- [Written instruction]:
Copy the lines of the material below word for word, omitting the pictures.

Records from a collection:
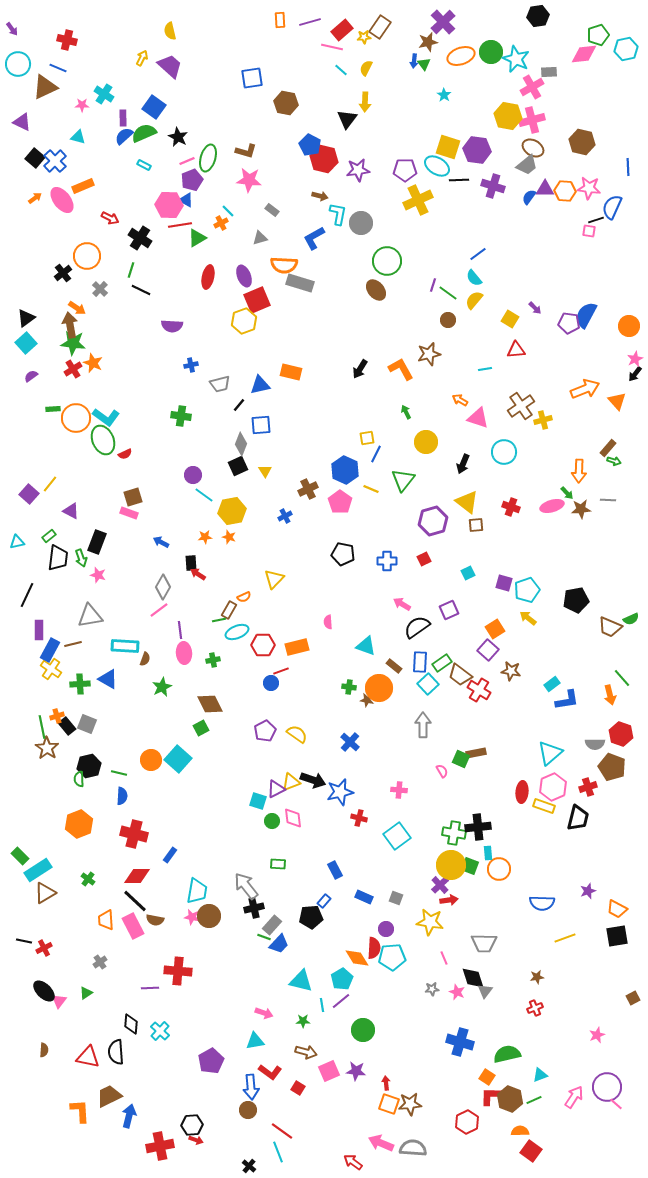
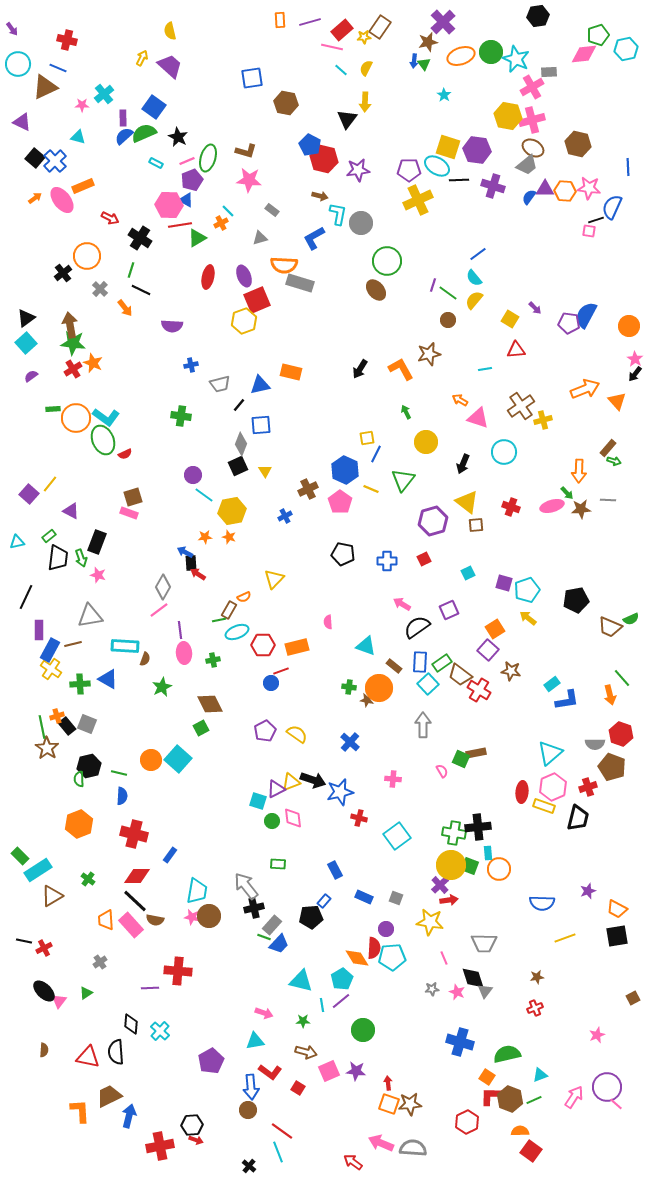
cyan cross at (104, 94): rotated 18 degrees clockwise
brown hexagon at (582, 142): moved 4 px left, 2 px down
cyan rectangle at (144, 165): moved 12 px right, 2 px up
purple pentagon at (405, 170): moved 4 px right
orange arrow at (77, 308): moved 48 px right; rotated 18 degrees clockwise
pink star at (635, 359): rotated 14 degrees counterclockwise
blue arrow at (161, 542): moved 24 px right, 10 px down
black line at (27, 595): moved 1 px left, 2 px down
pink cross at (399, 790): moved 6 px left, 11 px up
brown triangle at (45, 893): moved 7 px right, 3 px down
pink rectangle at (133, 926): moved 2 px left, 1 px up; rotated 15 degrees counterclockwise
red arrow at (386, 1083): moved 2 px right
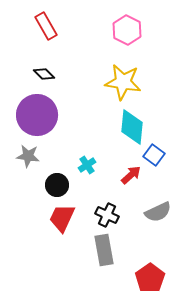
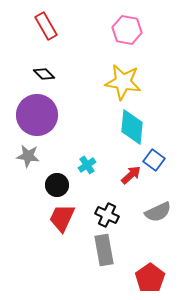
pink hexagon: rotated 16 degrees counterclockwise
blue square: moved 5 px down
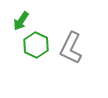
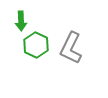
green arrow: rotated 36 degrees counterclockwise
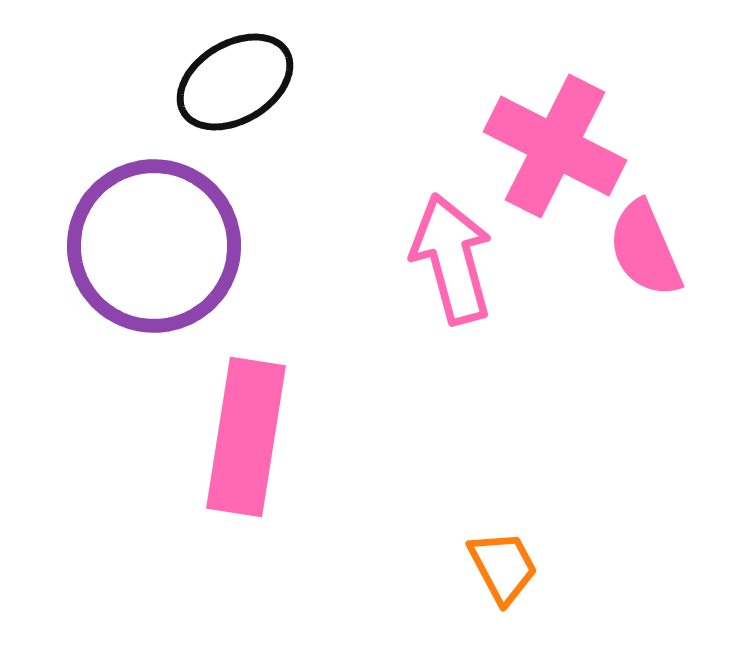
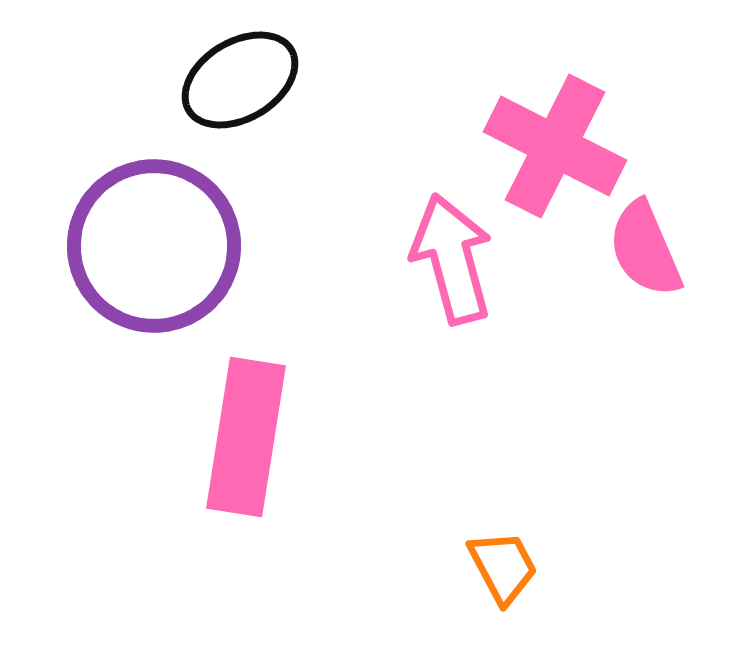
black ellipse: moved 5 px right, 2 px up
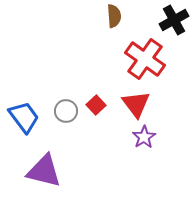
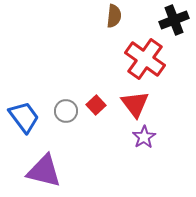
brown semicircle: rotated 10 degrees clockwise
black cross: rotated 8 degrees clockwise
red triangle: moved 1 px left
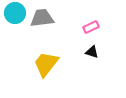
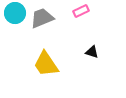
gray trapezoid: rotated 15 degrees counterclockwise
pink rectangle: moved 10 px left, 16 px up
yellow trapezoid: rotated 72 degrees counterclockwise
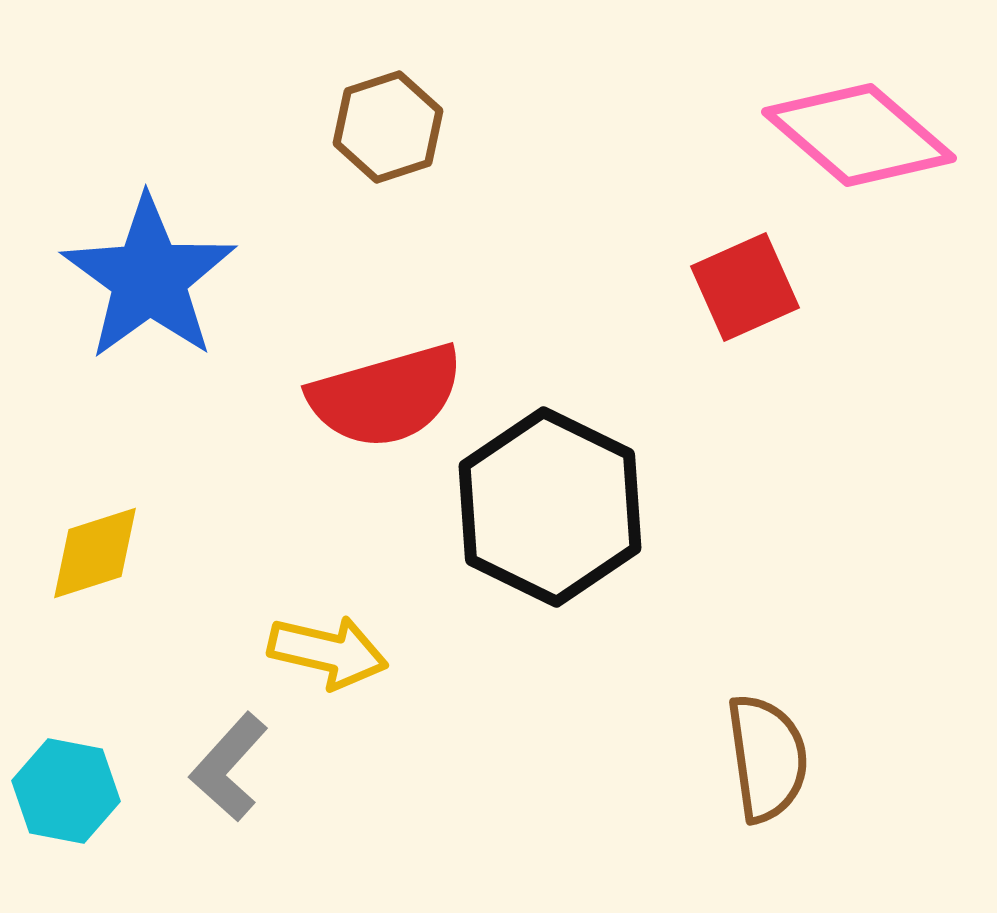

- [Final answer]:
cyan cross at (104, 94): rotated 18 degrees clockwise
brown hexagon at (582, 142): moved 4 px left, 2 px down
cyan rectangle at (144, 165): moved 12 px right, 2 px up
purple pentagon at (405, 170): moved 4 px right
orange arrow at (77, 308): moved 48 px right; rotated 18 degrees clockwise
pink star at (635, 359): rotated 14 degrees counterclockwise
blue arrow at (161, 542): moved 24 px right, 10 px down
black line at (27, 595): moved 1 px left, 2 px down
pink cross at (399, 790): moved 6 px left, 11 px up
brown triangle at (45, 893): moved 7 px right, 3 px down
pink rectangle at (133, 926): moved 2 px left, 1 px up; rotated 15 degrees counterclockwise
red arrow at (386, 1083): moved 2 px right
pink hexagon: rotated 16 degrees counterclockwise
blue square: moved 5 px down
green arrow: rotated 36 degrees counterclockwise
black ellipse: moved 5 px right, 2 px up
brown semicircle: rotated 10 degrees clockwise
black cross: rotated 8 degrees clockwise
red triangle: moved 1 px left
gray trapezoid: rotated 15 degrees counterclockwise
pink rectangle: moved 10 px left, 16 px up
yellow trapezoid: rotated 72 degrees counterclockwise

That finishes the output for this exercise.